*** Opening of Entries provided ***

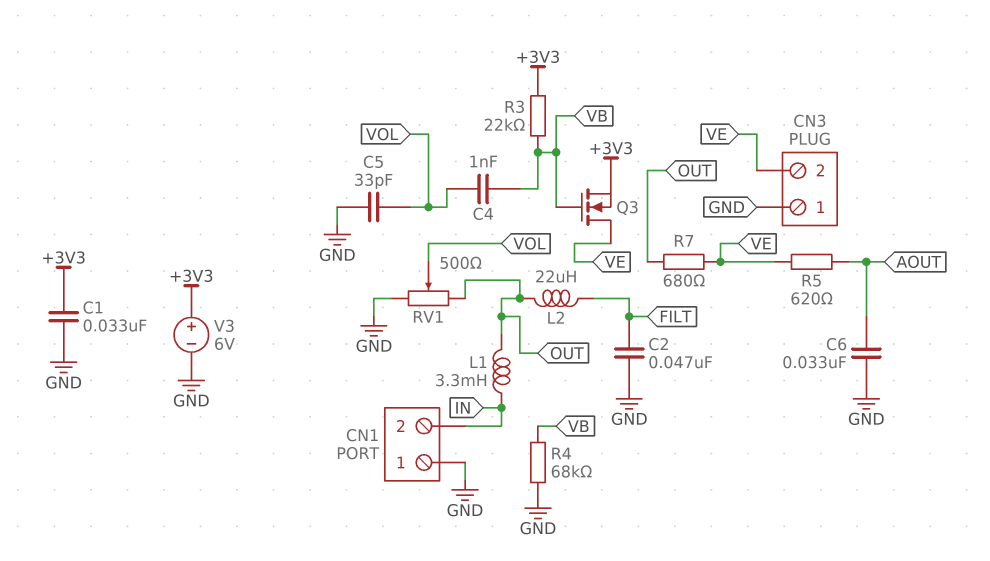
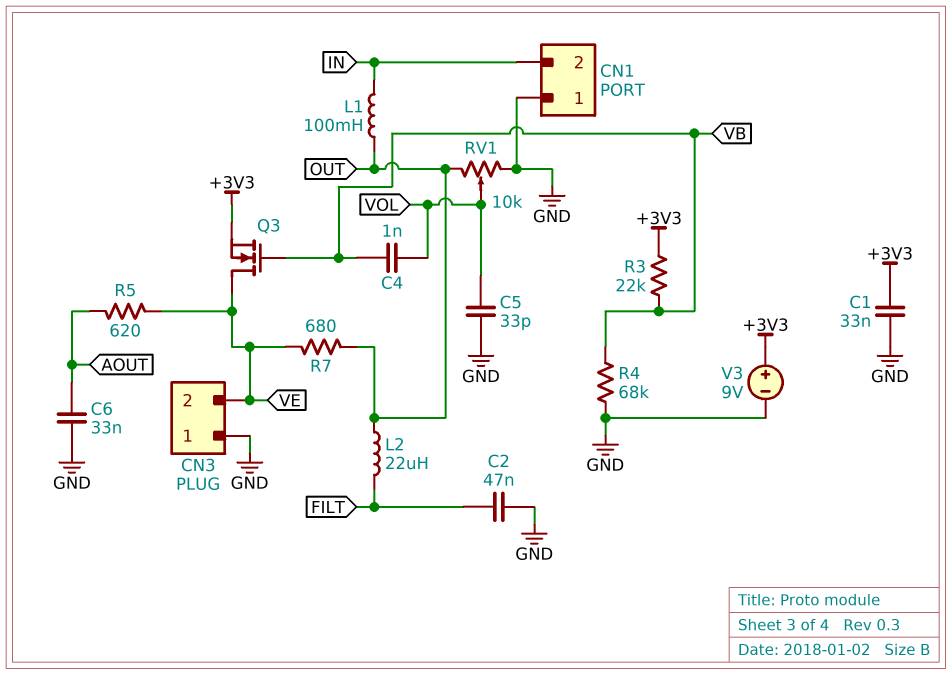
L1: 3.3mH (IN, OUT) -> 100mH (IN, OUT)
RV1: 500 (GND, OUT, wiper VOL) -> 10k (GND, OUT, wiper VOL)
V3: 6V (plus +3V3, minus GND) -> 9V (plus +3V3, minus GND)

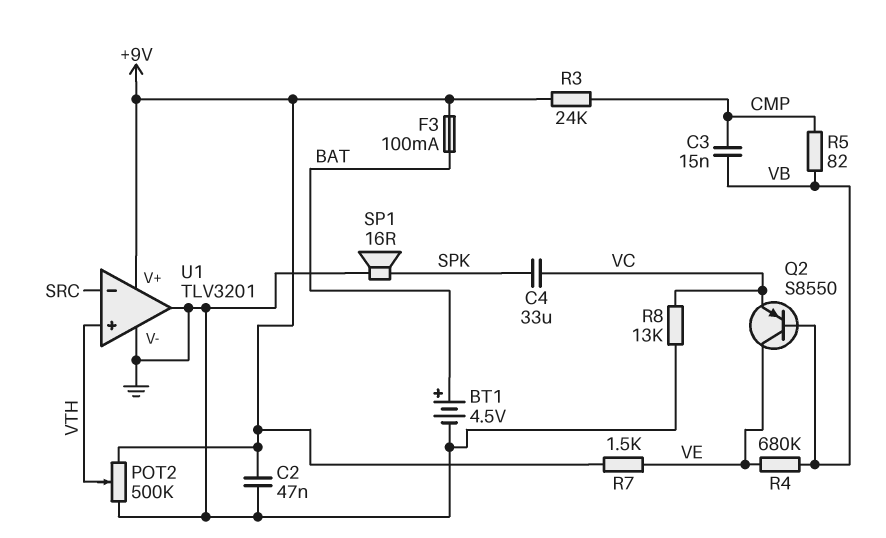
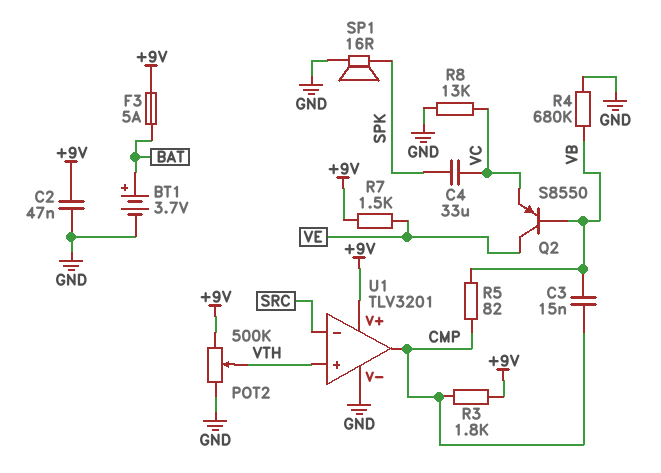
BT1: 4.5V (plus BAT, minus GND) -> 3.7V (plus BAT, minus GND)
F3: 100mA (+9V, BAT) -> 5A (+9V, BAT)
R3: 24k (+9V, CMP) -> 1.8k (+9V, CMP)
R4: 680k (VB, VE) -> 680k (GND, VB)
U1 pin out: GND -> CMP

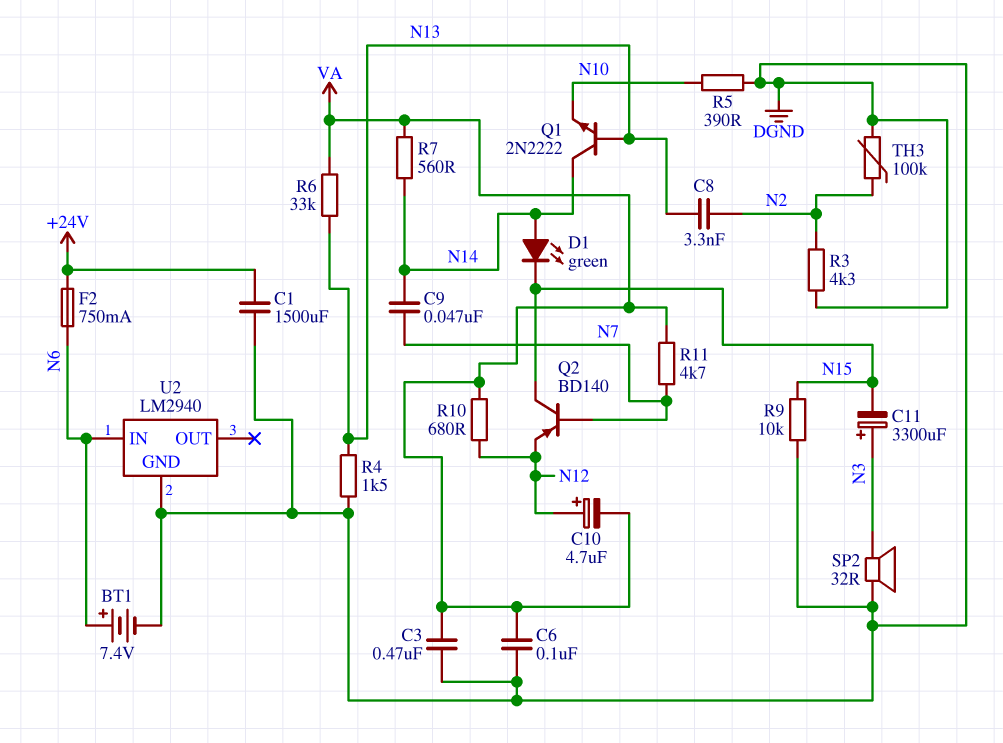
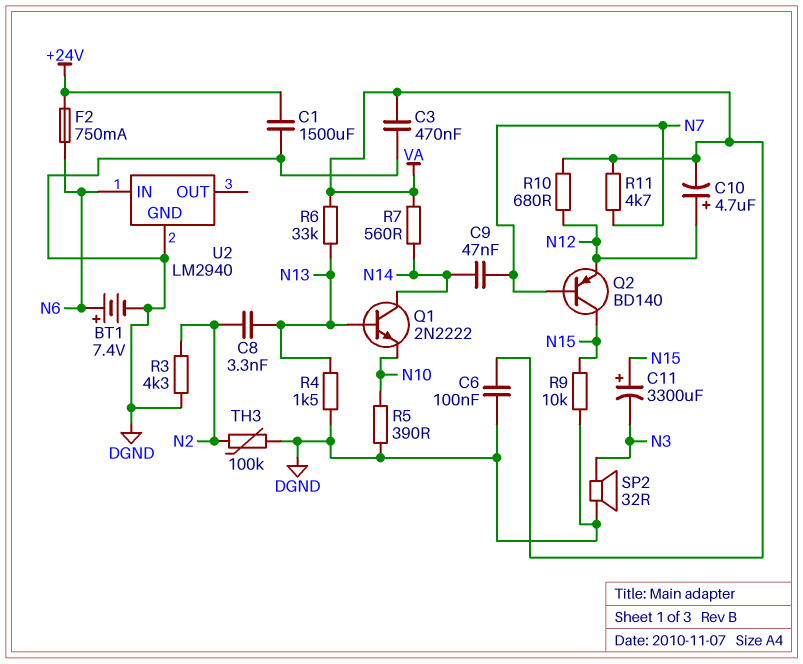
C11: 3300uF (plus N3, minus N15) -> 3300uF (plus N15, minus N3)
D1: LED green (A N14, K N15) -> none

*** Close of Entries provided ***

◆ **Task directions**:
Exactly as they appear, write out the lines from the one containing "C11: 3300uF (plus" through the final line of the entries above, both included.

◆ **Reply**:
C11: 3300uF (plus N3, minus N15) -> 3300uF (plus N15, minus N3)
D1: LED green (A N14, K N15) -> none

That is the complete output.